[[ EXERCISE MATERIALS, beginning ]]

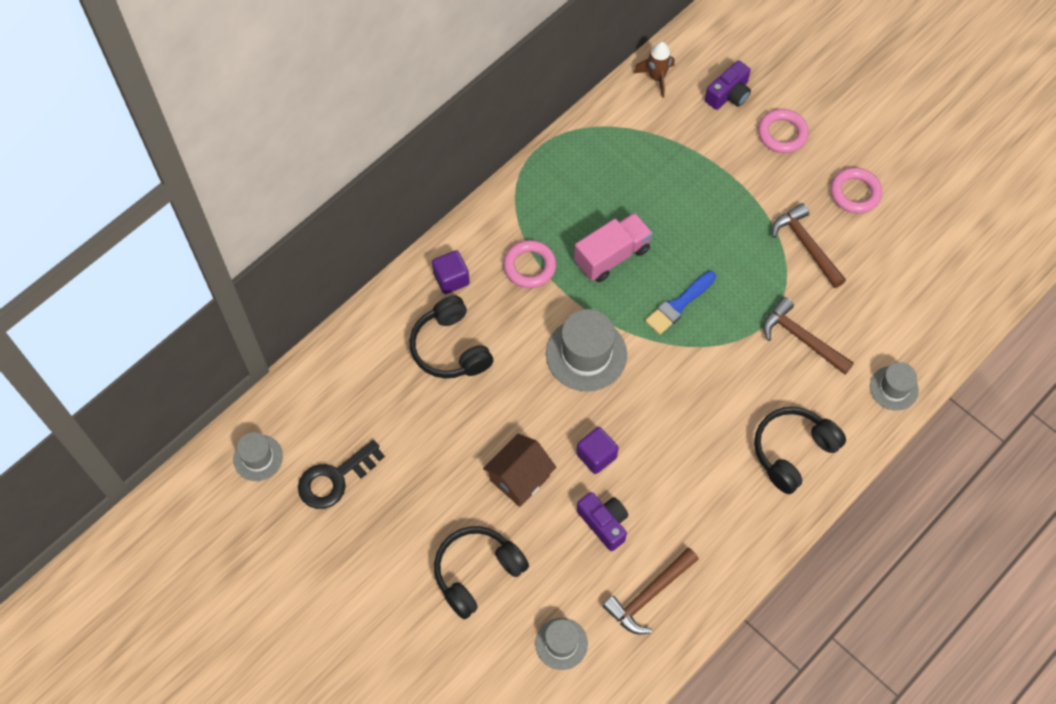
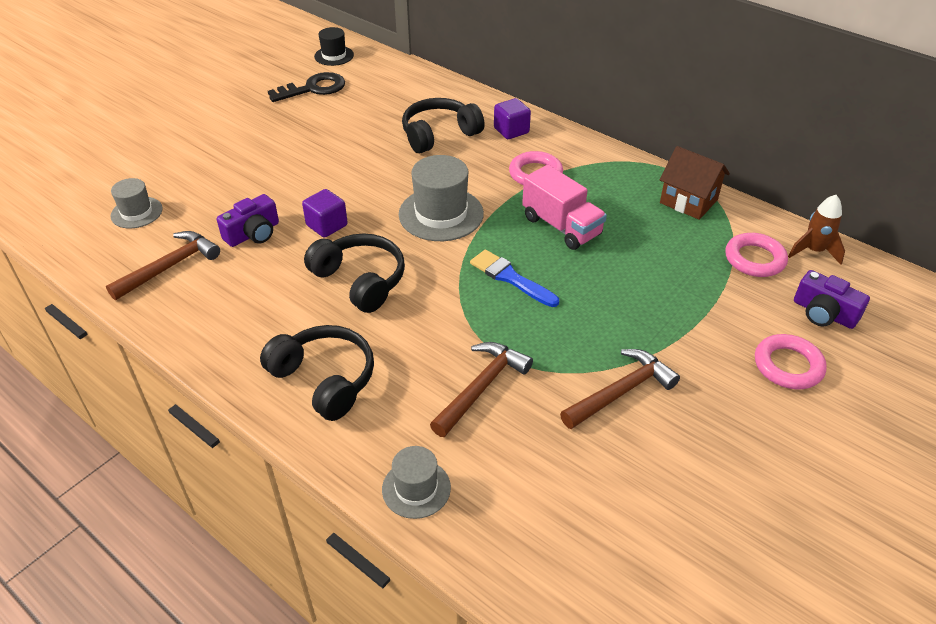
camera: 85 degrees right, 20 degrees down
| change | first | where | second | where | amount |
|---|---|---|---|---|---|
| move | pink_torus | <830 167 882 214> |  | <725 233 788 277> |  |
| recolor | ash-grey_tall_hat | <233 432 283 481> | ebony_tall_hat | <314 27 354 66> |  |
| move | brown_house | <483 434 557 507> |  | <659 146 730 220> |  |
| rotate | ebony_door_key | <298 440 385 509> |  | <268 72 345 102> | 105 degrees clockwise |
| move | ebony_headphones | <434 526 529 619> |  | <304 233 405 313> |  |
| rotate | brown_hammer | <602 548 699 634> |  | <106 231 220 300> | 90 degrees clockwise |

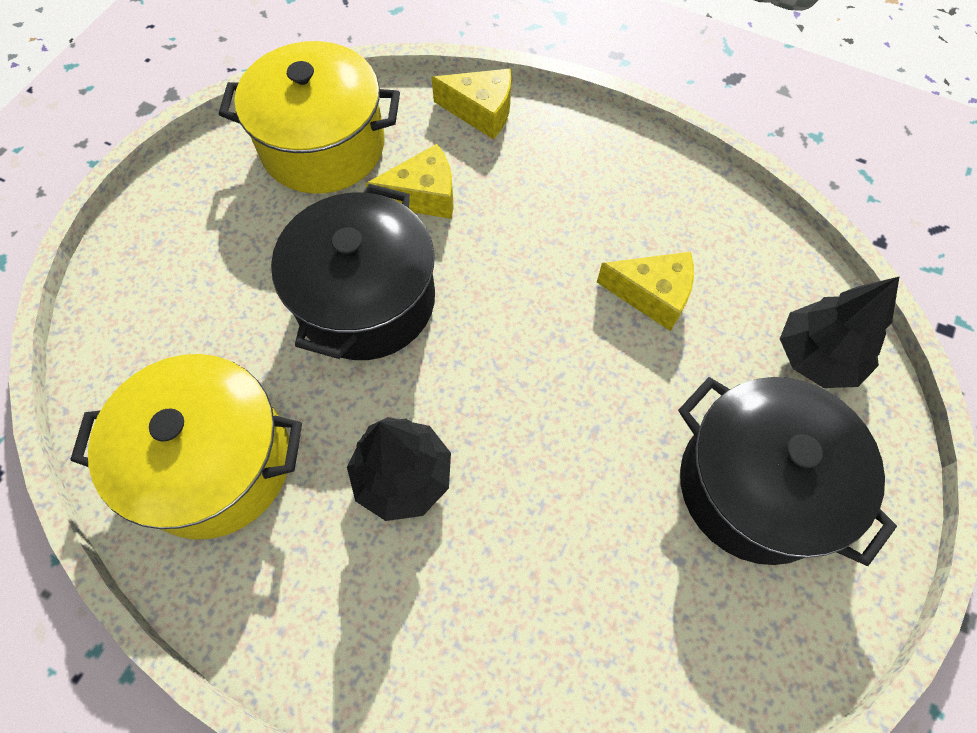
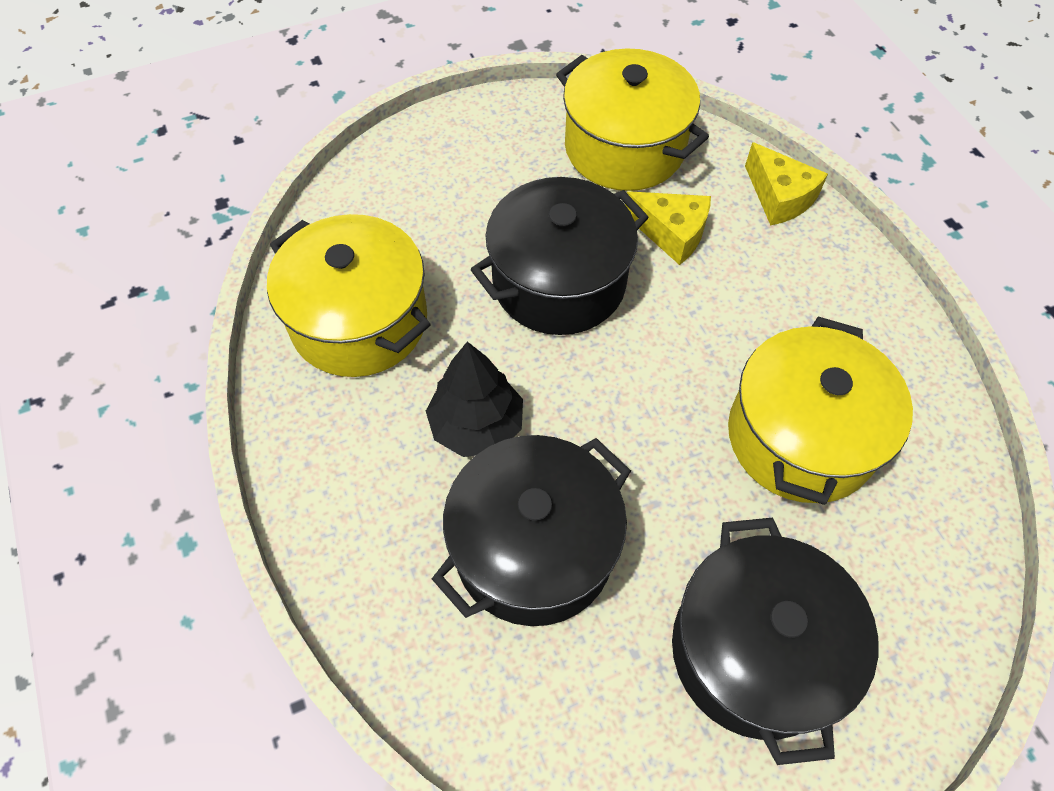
camera: 40 degrees right, 5 degrees down
| change | first | where | second | where | amount |
|---|---|---|---|---|---|
| replace | yellow_cheese_wedge | <597 252 694 331> | yellow_stockpot | <728 316 913 505> |  |
| delete | ebony_fir_tree | <780 276 900 388> |  |  |  |
| insert |  |  | ebony_stockpot | <432 435 631 626> |  |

[[ EXERCISE MATERIALS, end ]]

** INSTRUCTIONS FOR THE TASK **
Transcribe every line in the entries above, taking out only the images.

** RESULT BELOW **
camera: 85 degrees right, 20 degrees down
| change | first | where | second | where | amount |
|---|---|---|---|---|---|
| move | pink_torus | <830 167 882 214> |  | <725 233 788 277> |  |
| recolor | ash-grey_tall_hat | <233 432 283 481> | ebony_tall_hat | <314 27 354 66> |  |
| move | brown_house | <483 434 557 507> |  | <659 146 730 220> |  |
| rotate | ebony_door_key | <298 440 385 509> |  | <268 72 345 102> | 105 degrees clockwise |
| move | ebony_headphones | <434 526 529 619> |  | <304 233 405 313> |  |
| rotate | brown_hammer | <602 548 699 634> |  | <106 231 220 300> | 90 degrees clockwise |

camera: 40 degrees right, 5 degrees down
| change | first | where | second | where | amount |
|---|---|---|---|---|---|
| replace | yellow_cheese_wedge | <597 252 694 331> | yellow_stockpot | <728 316 913 505> |  |
| delete | ebony_fir_tree | <780 276 900 388> |  |  |  |
| insert |  |  | ebony_stockpot | <432 435 631 626> |  |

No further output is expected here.